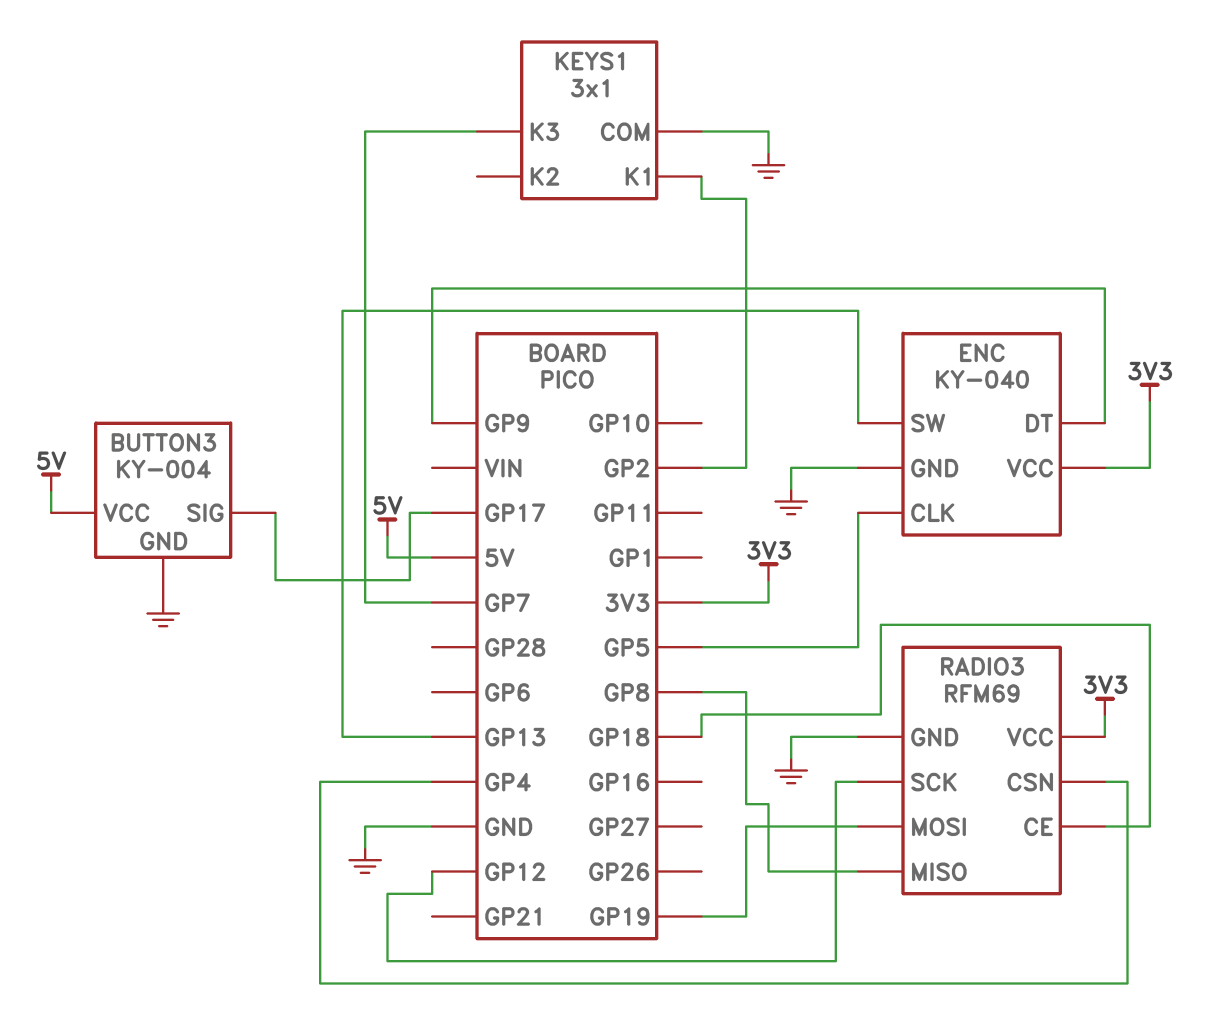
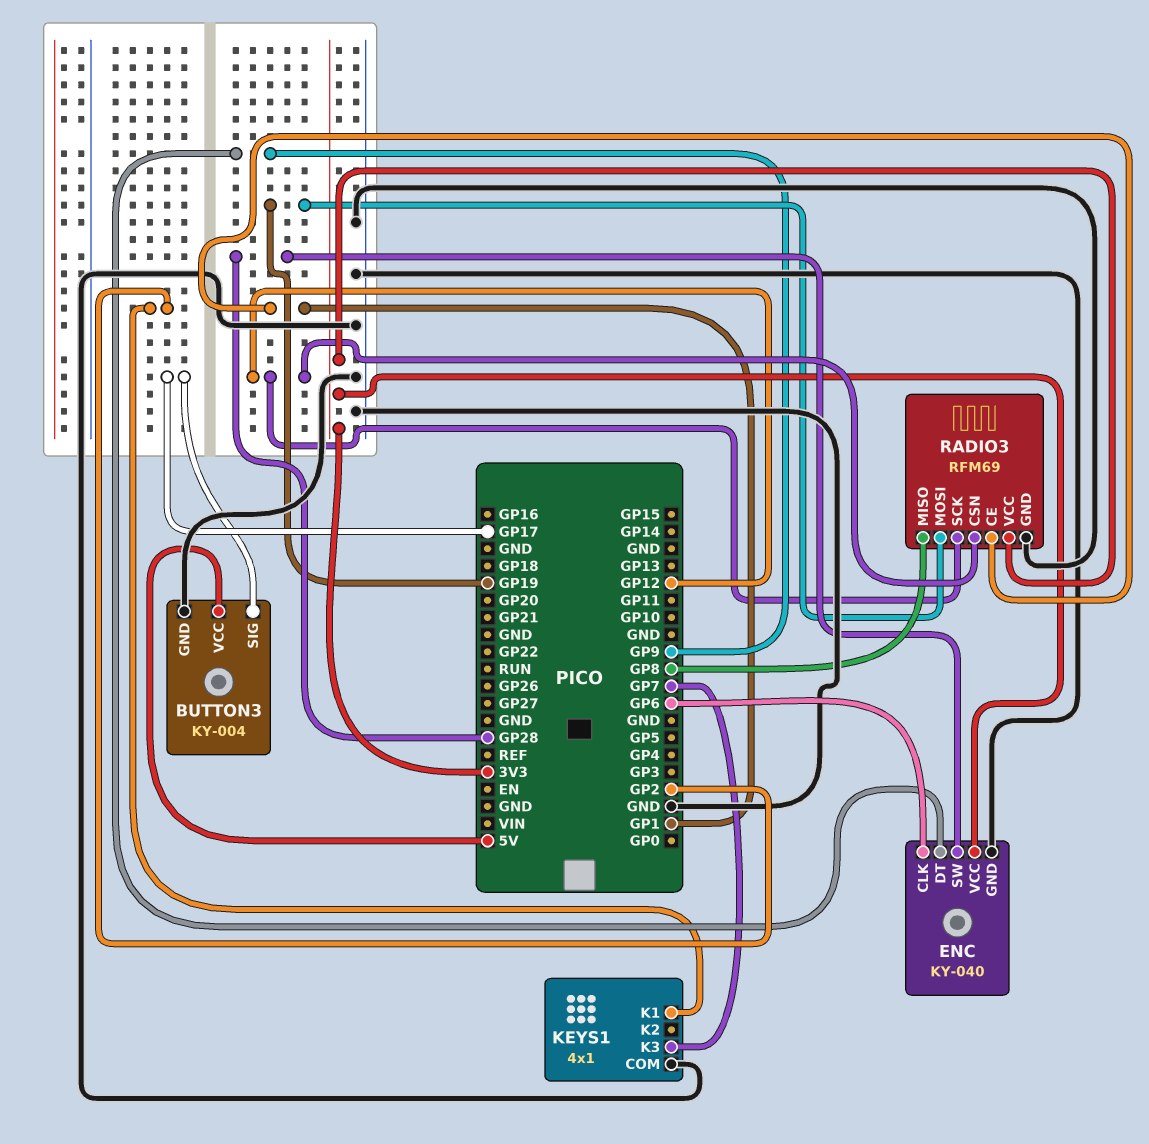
ENC pin CLK: GP5 -> GP6
ENC pin SW: GP13 -> GP28
KEYS1: 3x1 -> 4x1
RADIO3 pin CE: GP18 -> GP1
RADIO3 pin CSN: GP4 -> GP12

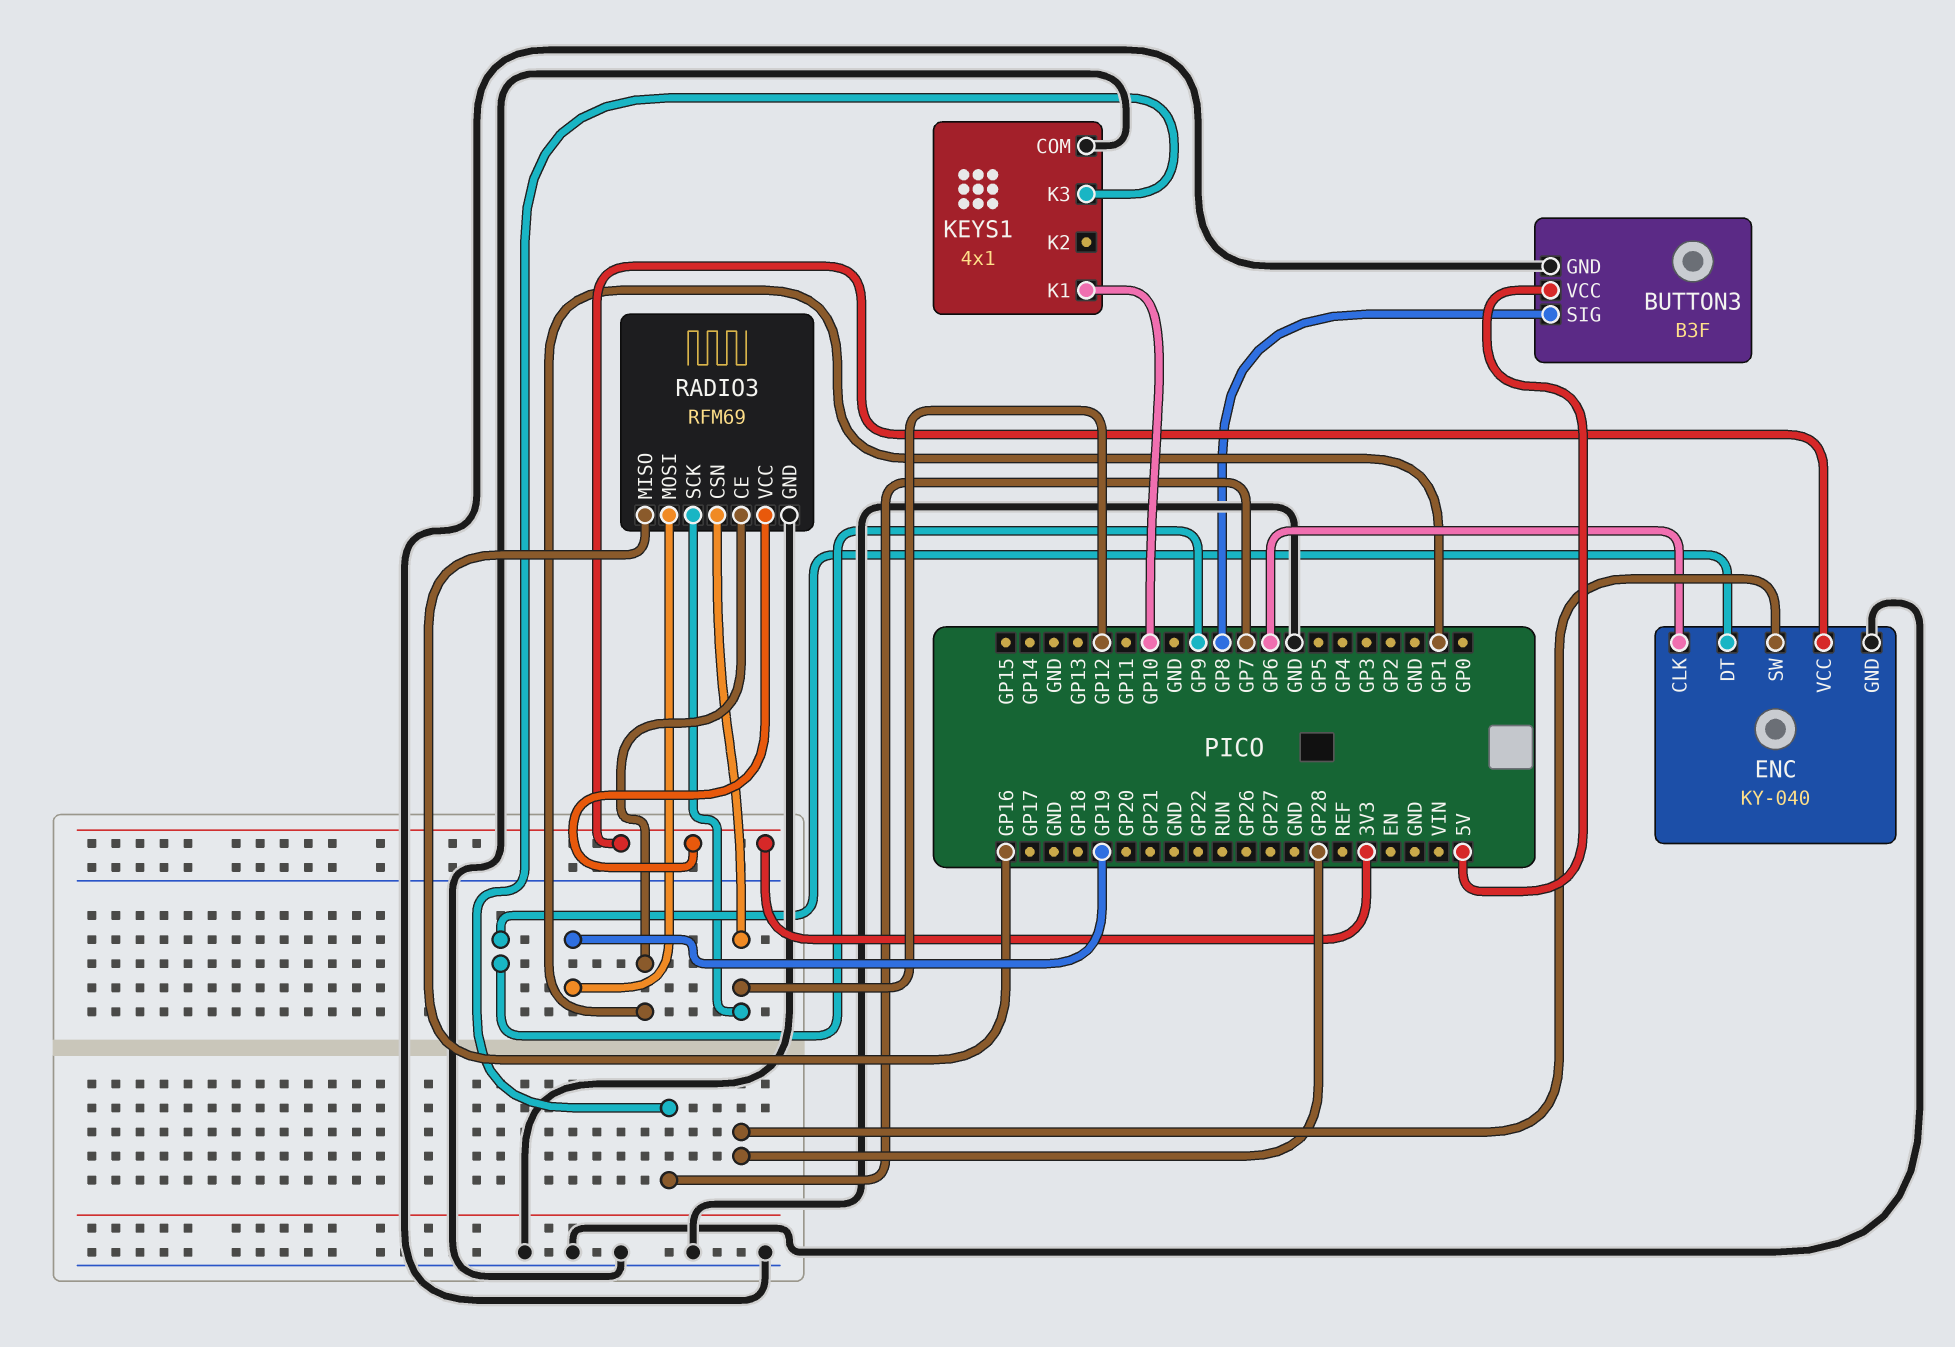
BUTTON3: KY-004 -> B3F
BUTTON3 pin SIG: GP17 -> GP8
KEYS1 pin K1: GP2 -> GP10
RADIO3 pin MISO: GP8 -> GP16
========
Only the lines from the one containing "BUTTON3 pin SIG: GP17 -> GP8" through the end of the listing should be copied, and they should be copied exactly.

BUTTON3 pin SIG: GP17 -> GP8
KEYS1 pin K1: GP2 -> GP10
RADIO3 pin MISO: GP8 -> GP16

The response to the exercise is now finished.